Copy out only the lines from the one containing "Makoto [453, 990]" through the last line, both included. Multiply every coordinate in their answers by 1.3, rounding to whole numbers with halves going up, and leave the rest of each line as it is.

__Information provided__:
## start

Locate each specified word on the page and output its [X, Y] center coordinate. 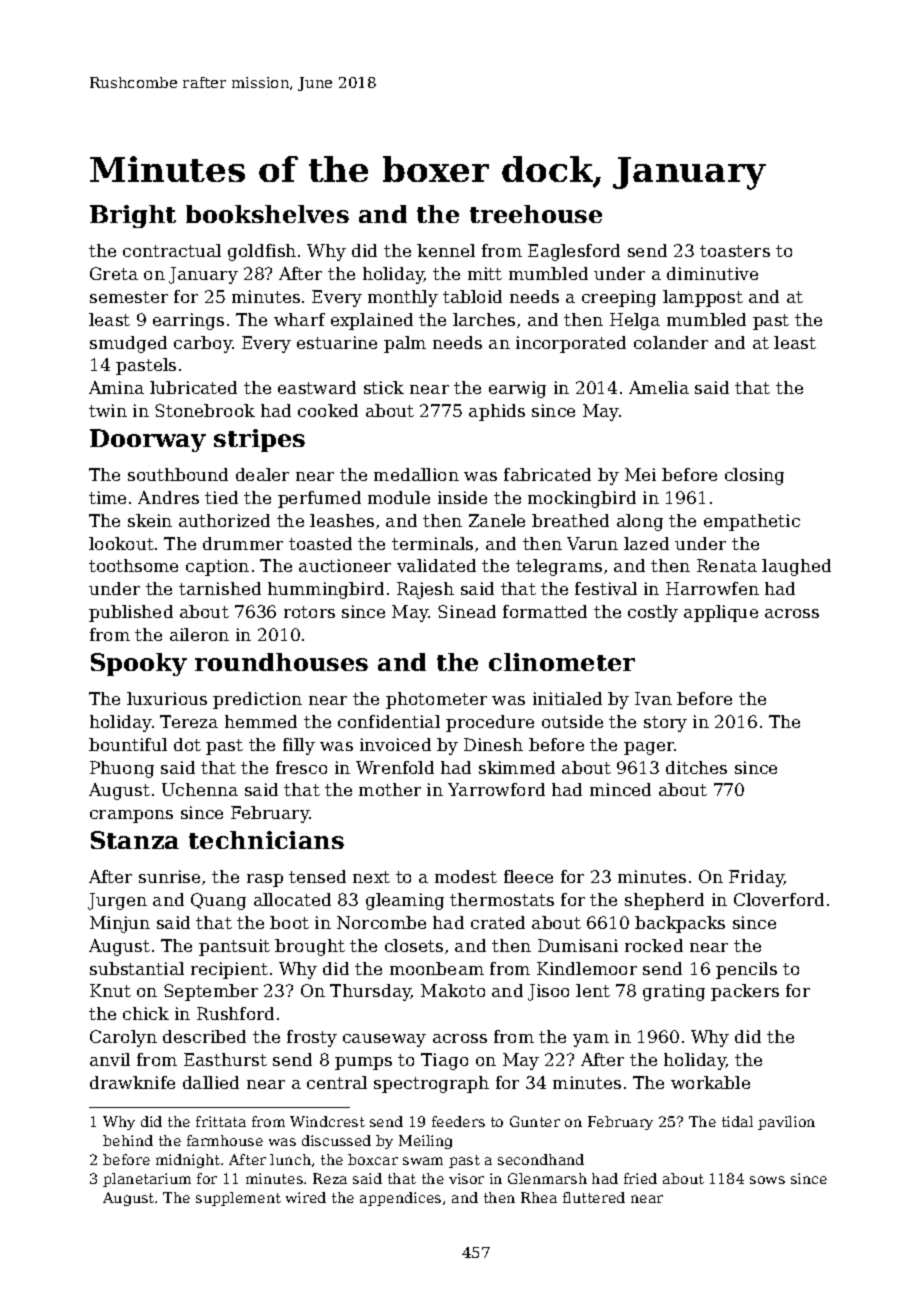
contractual [172, 250]
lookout [121, 543]
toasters [735, 251]
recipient [229, 970]
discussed [336, 1140]
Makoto [453, 990]
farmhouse [225, 1140]
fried [640, 1178]
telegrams [559, 567]
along [640, 522]
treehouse [536, 214]
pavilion [786, 1123]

## end

__Written solution__:
Makoto [589, 1287]
farmhouse [293, 1482]
fried [832, 1531]
telegrams [727, 737]
along [832, 679]
treehouse [697, 278]
pavilion [1022, 1460]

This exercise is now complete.